What you will do: Your answer must be an exact copy of the lines from the one containing "R2: 180 (ALARM, IND) -> 1.5k (ALARM, IND)" through the last line of the records below, with no pictures; please include nothing else.

Given entries START

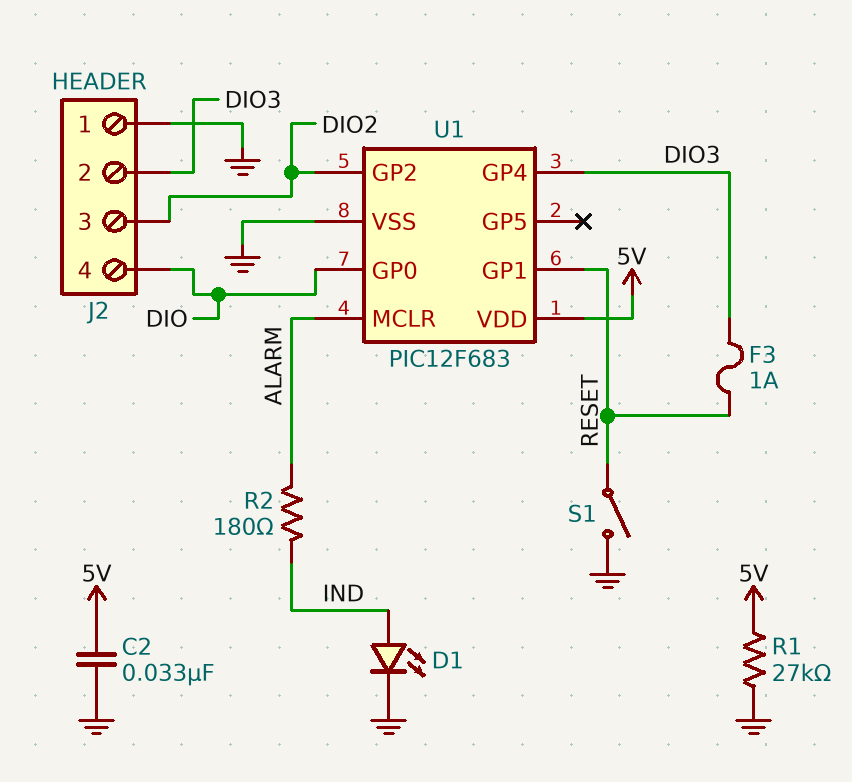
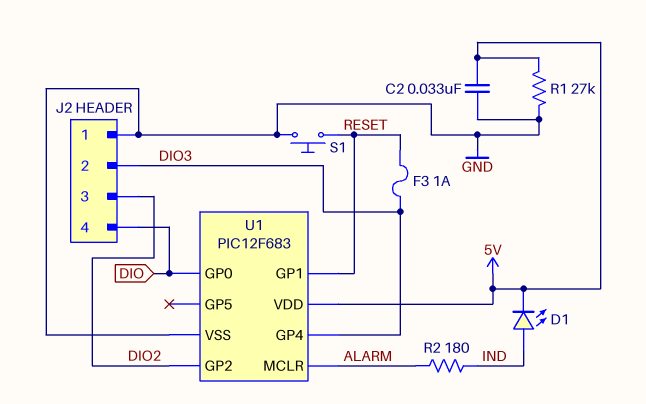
D1: LED (A IND, K GND) -> LED (A IND, K 5V)
S1: switch (GND, RESET) -> button (GND, RESET)

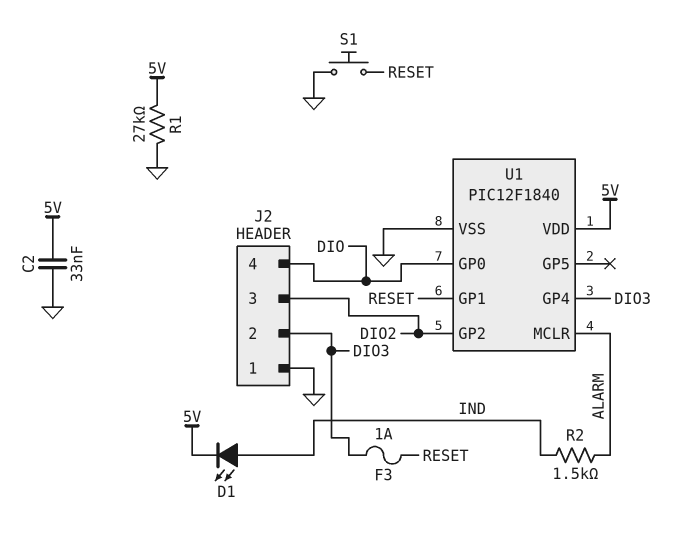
R2: 180 (ALARM, IND) -> 1.5k (ALARM, IND)
U1: PIC12F683 -> PIC12F1840

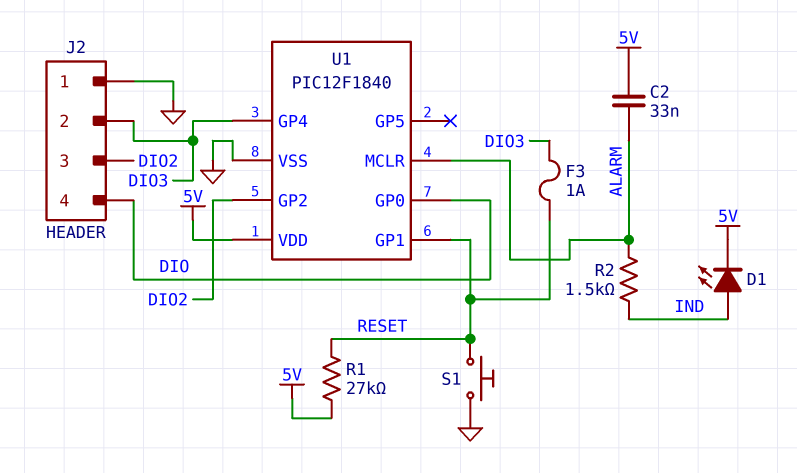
C2: 33nF (5V, GND) -> 33nF (5V, ALARM)
R1: 27k (5V, GND) -> 27k (5V, RESET)

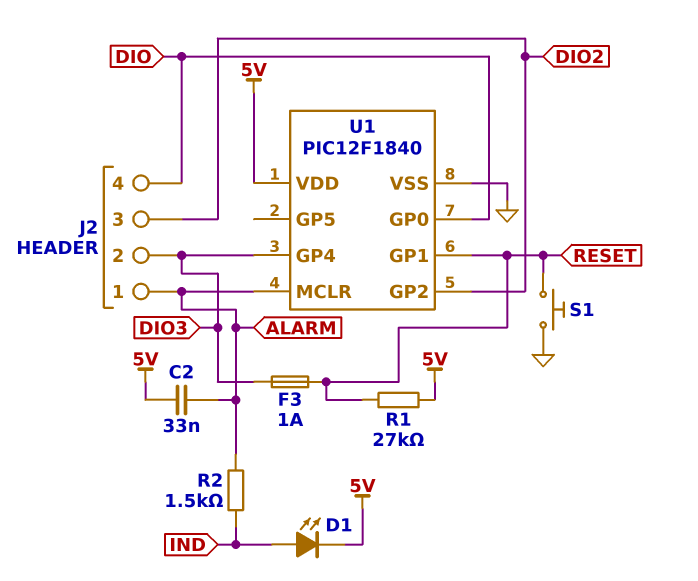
J2 pin 1: GND -> ALARM

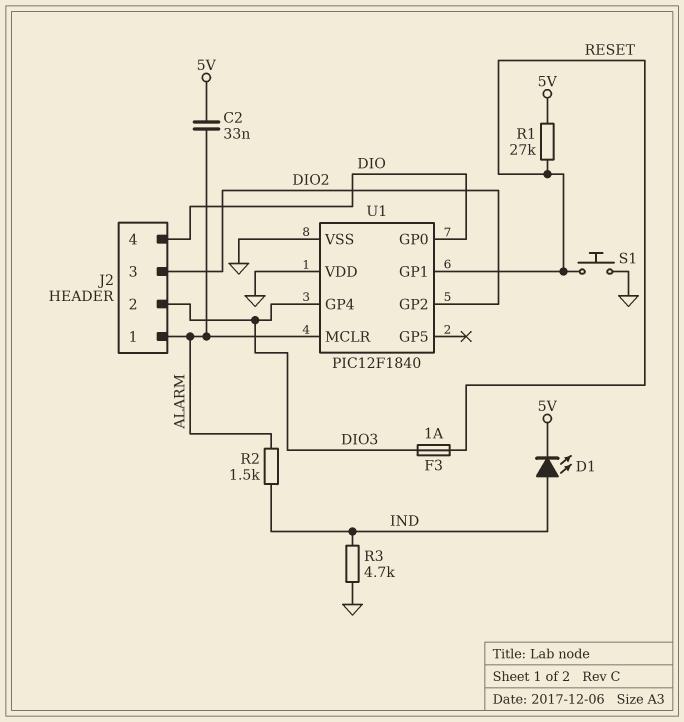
R3: none -> 4.7k (GND, IND)
U1 pin VDD: 5V -> GND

Given entries END

Result of the task:
R2: 180 (ALARM, IND) -> 1.5k (ALARM, IND)
U1: PIC12F683 -> PIC12F1840

C2: 33nF (5V, GND) -> 33nF (5V, ALARM)
R1: 27k (5V, GND) -> 27k (5V, RESET)

J2 pin 1: GND -> ALARM

R3: none -> 4.7k (GND, IND)
U1 pin VDD: 5V -> GND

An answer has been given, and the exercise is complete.